Try it. Reply with one number: the count of lines in the data that hold the string "point".

Material provided.
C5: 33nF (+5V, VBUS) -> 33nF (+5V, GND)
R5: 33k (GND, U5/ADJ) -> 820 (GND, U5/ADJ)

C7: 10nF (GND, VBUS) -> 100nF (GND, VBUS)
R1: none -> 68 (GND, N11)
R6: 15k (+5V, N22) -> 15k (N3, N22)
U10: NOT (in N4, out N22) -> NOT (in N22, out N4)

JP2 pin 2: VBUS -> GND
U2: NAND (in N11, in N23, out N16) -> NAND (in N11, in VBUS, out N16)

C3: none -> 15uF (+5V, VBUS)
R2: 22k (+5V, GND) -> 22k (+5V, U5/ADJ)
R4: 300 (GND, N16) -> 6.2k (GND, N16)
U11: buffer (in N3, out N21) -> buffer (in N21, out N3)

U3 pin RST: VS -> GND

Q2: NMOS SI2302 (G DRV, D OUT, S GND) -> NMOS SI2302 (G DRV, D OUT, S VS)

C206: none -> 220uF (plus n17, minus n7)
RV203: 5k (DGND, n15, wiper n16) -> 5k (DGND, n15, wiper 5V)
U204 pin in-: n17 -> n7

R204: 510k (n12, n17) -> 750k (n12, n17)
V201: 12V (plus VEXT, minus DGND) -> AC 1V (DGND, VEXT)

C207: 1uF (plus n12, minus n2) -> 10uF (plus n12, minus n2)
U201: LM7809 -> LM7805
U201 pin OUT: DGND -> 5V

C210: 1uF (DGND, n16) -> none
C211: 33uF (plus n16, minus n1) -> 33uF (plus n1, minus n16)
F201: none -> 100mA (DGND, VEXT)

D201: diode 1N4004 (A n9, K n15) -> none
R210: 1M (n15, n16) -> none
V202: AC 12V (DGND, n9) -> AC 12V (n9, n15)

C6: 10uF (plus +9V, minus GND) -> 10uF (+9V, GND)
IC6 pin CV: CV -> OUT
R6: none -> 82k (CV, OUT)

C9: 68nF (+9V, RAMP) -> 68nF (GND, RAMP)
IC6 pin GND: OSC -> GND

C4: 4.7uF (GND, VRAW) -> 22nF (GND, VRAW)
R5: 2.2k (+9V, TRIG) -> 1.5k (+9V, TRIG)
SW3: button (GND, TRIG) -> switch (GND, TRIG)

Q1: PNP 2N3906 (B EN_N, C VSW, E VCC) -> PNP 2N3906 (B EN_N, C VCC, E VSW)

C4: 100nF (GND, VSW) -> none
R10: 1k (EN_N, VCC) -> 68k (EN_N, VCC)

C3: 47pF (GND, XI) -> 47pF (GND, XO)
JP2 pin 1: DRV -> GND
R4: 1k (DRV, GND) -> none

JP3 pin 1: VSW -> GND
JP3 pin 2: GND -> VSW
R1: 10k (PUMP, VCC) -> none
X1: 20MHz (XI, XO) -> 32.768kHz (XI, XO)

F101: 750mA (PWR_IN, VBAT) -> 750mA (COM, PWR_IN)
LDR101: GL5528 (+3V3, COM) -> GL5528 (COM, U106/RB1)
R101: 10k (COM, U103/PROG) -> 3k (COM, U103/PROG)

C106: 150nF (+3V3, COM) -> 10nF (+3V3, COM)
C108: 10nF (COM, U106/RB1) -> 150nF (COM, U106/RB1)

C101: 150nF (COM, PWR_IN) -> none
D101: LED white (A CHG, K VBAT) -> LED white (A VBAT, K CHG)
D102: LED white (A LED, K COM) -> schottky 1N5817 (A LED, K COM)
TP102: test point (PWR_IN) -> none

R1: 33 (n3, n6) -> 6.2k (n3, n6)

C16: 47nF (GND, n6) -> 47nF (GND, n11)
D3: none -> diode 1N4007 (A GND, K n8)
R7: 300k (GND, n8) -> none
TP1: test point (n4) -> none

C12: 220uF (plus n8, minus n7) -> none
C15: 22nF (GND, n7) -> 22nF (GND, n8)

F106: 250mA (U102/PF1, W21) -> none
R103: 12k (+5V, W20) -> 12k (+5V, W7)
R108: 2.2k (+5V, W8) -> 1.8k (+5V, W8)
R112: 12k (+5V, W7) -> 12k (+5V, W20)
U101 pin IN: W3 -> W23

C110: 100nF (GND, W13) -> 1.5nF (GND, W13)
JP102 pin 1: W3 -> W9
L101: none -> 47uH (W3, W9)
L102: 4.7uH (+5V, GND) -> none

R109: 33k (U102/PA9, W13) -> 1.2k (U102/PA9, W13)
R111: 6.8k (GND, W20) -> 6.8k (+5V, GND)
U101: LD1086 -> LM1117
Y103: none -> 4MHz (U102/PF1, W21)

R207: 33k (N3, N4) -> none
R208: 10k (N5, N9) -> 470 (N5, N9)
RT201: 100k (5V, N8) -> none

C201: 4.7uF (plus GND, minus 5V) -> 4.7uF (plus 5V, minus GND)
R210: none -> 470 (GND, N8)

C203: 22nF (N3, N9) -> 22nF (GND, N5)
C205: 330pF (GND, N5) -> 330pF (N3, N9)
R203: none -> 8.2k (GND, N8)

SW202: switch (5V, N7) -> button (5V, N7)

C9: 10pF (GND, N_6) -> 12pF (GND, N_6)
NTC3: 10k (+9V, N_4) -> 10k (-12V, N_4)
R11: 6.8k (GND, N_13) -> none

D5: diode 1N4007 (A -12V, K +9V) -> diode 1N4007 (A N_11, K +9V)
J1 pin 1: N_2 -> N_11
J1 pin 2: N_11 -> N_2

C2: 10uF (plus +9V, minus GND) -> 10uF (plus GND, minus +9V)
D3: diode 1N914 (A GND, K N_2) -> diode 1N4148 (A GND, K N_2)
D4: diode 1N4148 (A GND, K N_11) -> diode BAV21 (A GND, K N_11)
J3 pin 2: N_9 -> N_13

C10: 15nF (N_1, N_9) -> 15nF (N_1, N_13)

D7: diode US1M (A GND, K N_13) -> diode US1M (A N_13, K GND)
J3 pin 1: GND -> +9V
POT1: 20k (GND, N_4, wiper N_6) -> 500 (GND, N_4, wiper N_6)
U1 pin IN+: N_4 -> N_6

Task solution. 2